◆ **Before-and-after scene images**:
##########

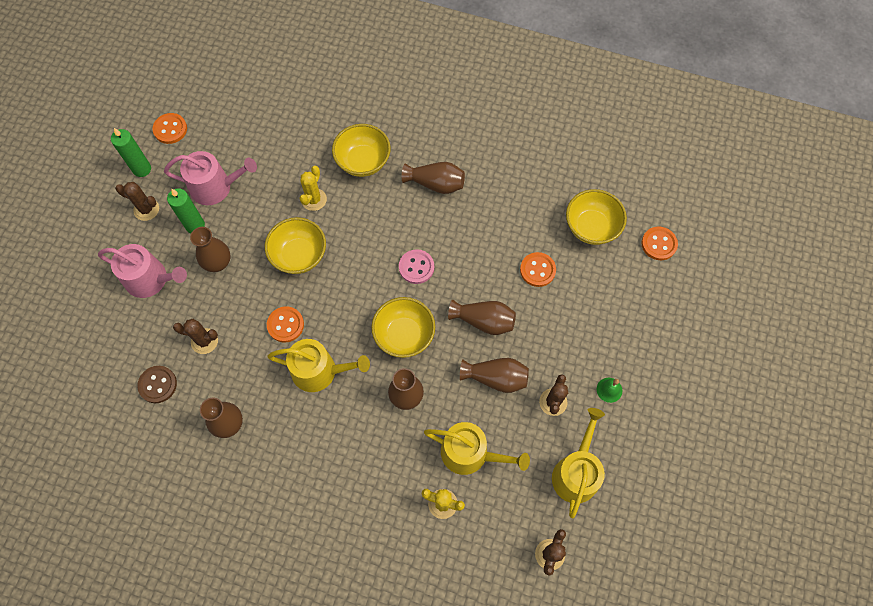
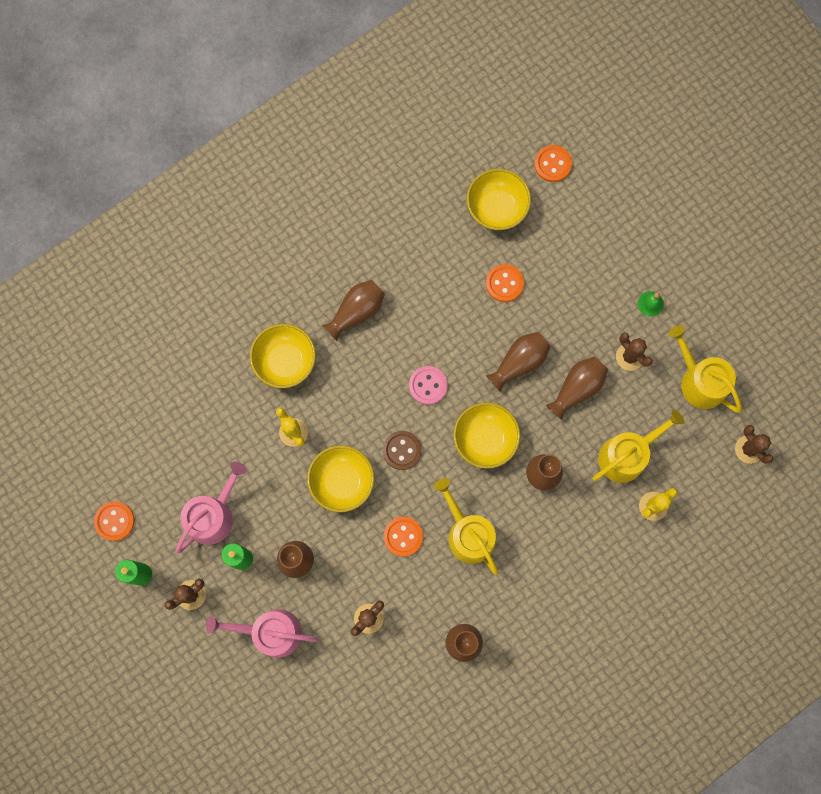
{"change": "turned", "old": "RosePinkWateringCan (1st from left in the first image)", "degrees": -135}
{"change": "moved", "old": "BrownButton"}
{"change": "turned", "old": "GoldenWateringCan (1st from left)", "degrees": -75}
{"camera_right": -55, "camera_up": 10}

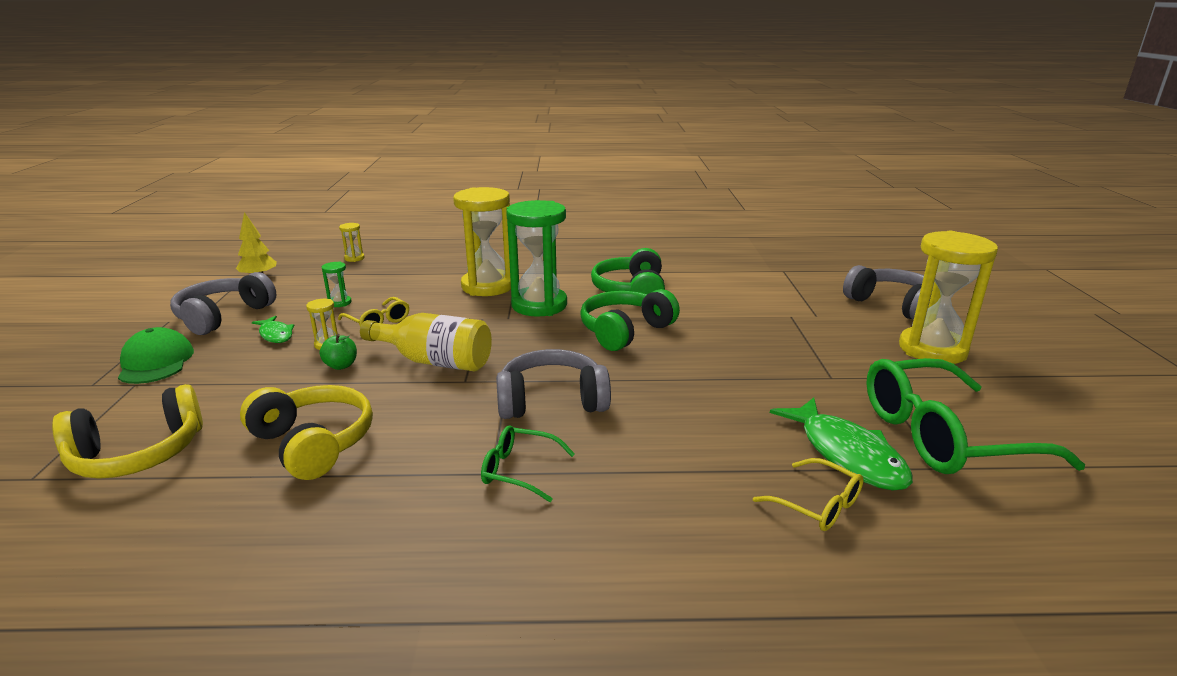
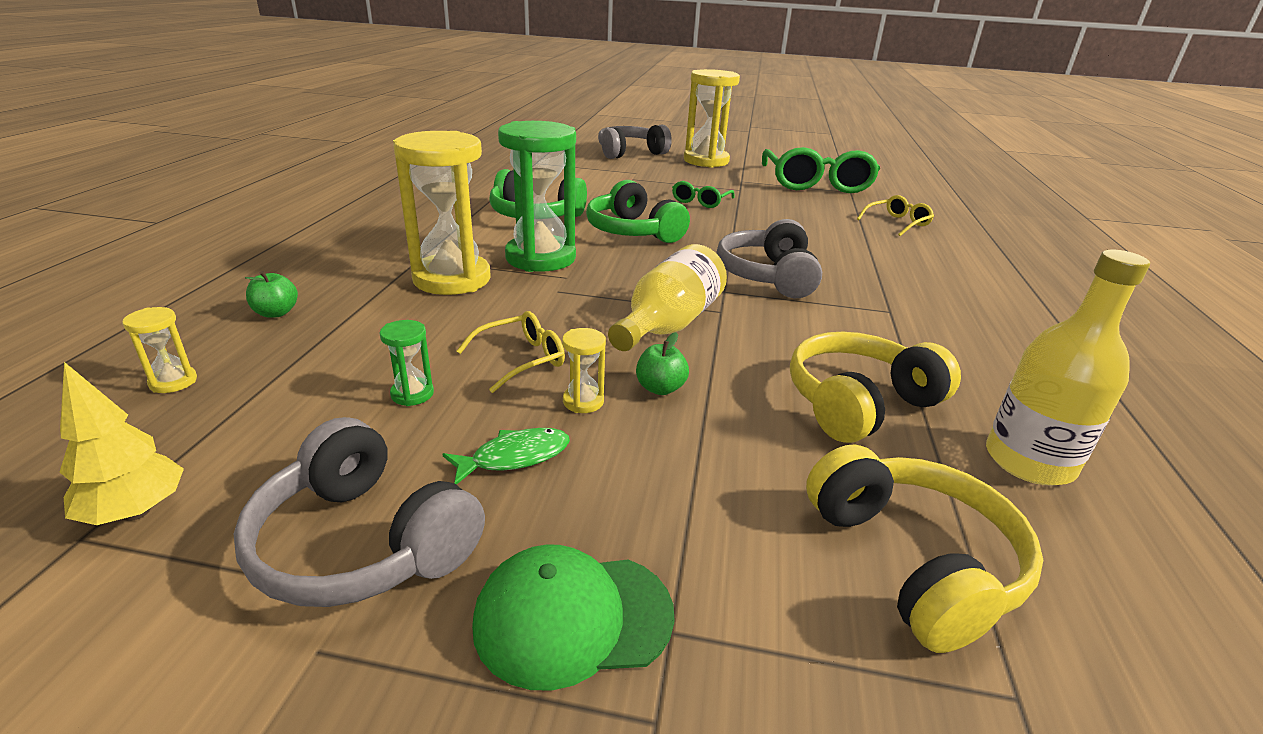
{"change": "moved", "old": "EmeraldSpectacles (1st from left)"}
{"change": "removed", "old": "EmeraldFish (2nd from left)"}
{"change": "added", "new": "EmeraldAppleFruit (1st from left)"}
{"change": "added", "new": "GoldenBottle (2nd from left)"}
{"camera_right": -80, "camera_up": 5}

##########

◆ **EXERCISE PROMPT**:
Will you restate every entry word for word and omit the images?

◆ **WRITTEN RESPONSE**:
{"change": "turned", "old": "RosePinkWateringCan (1st from left in the first image)", "degrees": -135}
{"change": "moved", "old": "BrownButton"}
{"change": "turned", "old": "GoldenWateringCan (1st from left)", "degrees": -75}
{"camera_right": -55, "camera_up": 10}

{"change": "moved", "old": "EmeraldSpectacles (1st from left)"}
{"change": "removed", "old": "EmeraldFish (2nd from left)"}
{"change": "added", "new": "EmeraldAppleFruit (1st from left)"}
{"change": "added", "new": "GoldenBottle (2nd from left)"}
{"camera_right": -80, "camera_up": 5}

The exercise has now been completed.